* _Work to be completed_: Which lines in the entries below contain the string "kern"? Pull out each of them.

Exercise inputs start

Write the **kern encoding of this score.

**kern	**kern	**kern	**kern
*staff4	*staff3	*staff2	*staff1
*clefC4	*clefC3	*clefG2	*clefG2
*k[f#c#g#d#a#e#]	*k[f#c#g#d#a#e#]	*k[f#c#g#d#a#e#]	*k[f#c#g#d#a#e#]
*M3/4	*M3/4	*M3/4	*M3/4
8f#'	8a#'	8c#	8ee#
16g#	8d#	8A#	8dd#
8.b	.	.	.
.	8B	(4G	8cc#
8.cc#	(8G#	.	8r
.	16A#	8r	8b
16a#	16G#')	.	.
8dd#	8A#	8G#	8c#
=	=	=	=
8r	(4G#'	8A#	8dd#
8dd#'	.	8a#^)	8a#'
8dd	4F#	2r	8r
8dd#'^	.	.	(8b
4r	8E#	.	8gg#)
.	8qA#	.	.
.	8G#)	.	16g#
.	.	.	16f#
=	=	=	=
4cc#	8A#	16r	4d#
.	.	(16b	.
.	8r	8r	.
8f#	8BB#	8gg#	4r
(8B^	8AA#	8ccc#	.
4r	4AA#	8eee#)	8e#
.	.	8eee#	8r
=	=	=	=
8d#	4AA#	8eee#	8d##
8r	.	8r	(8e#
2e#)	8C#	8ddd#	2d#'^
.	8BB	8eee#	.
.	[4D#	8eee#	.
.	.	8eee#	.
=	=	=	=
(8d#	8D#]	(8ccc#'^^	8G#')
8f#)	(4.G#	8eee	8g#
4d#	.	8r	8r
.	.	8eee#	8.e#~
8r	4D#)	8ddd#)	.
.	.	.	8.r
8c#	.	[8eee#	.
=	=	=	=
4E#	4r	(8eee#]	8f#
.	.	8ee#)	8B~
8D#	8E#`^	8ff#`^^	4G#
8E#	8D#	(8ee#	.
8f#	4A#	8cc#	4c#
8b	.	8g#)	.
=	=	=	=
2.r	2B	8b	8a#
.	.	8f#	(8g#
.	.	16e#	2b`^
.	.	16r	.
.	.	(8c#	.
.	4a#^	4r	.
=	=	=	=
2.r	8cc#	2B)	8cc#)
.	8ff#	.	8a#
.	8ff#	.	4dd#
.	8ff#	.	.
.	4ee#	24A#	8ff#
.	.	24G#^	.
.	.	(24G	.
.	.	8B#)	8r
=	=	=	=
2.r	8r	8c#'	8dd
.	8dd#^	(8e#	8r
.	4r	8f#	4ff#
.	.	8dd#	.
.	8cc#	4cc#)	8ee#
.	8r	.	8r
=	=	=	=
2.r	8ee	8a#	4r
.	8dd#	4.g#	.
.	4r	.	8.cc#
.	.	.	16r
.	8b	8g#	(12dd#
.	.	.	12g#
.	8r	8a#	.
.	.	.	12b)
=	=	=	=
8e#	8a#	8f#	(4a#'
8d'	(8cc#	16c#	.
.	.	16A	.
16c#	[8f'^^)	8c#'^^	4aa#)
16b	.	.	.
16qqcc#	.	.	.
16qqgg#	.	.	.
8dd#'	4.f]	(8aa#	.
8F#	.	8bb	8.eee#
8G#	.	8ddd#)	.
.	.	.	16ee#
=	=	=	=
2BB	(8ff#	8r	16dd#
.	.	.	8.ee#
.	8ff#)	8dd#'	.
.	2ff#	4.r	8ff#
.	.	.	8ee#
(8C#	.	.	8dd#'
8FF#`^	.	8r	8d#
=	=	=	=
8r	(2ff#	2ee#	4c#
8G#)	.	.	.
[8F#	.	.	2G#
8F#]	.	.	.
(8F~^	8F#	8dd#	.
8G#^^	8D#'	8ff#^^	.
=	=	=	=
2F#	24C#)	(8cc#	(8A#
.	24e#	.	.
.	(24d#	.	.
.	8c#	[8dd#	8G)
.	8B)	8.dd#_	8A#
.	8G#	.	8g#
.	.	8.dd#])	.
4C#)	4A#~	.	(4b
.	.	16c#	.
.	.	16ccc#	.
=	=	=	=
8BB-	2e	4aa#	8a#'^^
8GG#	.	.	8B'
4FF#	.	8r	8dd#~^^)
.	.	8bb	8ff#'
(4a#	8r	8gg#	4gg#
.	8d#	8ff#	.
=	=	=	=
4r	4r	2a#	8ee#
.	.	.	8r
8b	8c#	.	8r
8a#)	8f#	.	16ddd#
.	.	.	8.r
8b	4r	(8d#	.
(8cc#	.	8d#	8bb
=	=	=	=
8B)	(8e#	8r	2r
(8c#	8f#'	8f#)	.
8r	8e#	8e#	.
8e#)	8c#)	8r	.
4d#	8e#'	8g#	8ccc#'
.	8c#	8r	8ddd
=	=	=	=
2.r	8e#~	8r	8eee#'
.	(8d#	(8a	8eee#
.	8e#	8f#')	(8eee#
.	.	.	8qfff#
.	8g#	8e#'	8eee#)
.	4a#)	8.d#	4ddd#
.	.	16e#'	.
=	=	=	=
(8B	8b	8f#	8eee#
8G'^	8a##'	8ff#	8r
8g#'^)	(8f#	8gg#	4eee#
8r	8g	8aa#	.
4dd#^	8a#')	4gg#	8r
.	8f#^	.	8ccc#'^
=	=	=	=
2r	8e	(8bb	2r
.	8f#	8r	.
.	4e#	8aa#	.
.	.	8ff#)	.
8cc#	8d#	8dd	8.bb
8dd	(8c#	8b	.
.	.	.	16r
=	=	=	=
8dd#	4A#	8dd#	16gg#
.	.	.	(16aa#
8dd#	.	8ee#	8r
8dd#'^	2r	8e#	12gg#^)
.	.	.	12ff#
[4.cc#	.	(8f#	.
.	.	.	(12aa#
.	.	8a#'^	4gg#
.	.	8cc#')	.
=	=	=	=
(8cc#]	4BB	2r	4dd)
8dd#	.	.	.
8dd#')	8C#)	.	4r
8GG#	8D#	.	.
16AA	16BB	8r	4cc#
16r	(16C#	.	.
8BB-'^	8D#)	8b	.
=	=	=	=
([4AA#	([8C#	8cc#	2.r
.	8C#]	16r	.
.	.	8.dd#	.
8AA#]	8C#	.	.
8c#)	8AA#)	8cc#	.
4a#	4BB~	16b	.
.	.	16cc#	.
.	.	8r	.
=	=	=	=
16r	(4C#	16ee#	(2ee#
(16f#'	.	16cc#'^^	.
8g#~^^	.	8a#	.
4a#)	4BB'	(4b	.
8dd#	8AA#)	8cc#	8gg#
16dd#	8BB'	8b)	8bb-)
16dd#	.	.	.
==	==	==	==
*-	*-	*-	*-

Exercise inputs end

* _Exercise output_:
Write the **kern encoding of this score.
**kern	**kern	**kern	**kern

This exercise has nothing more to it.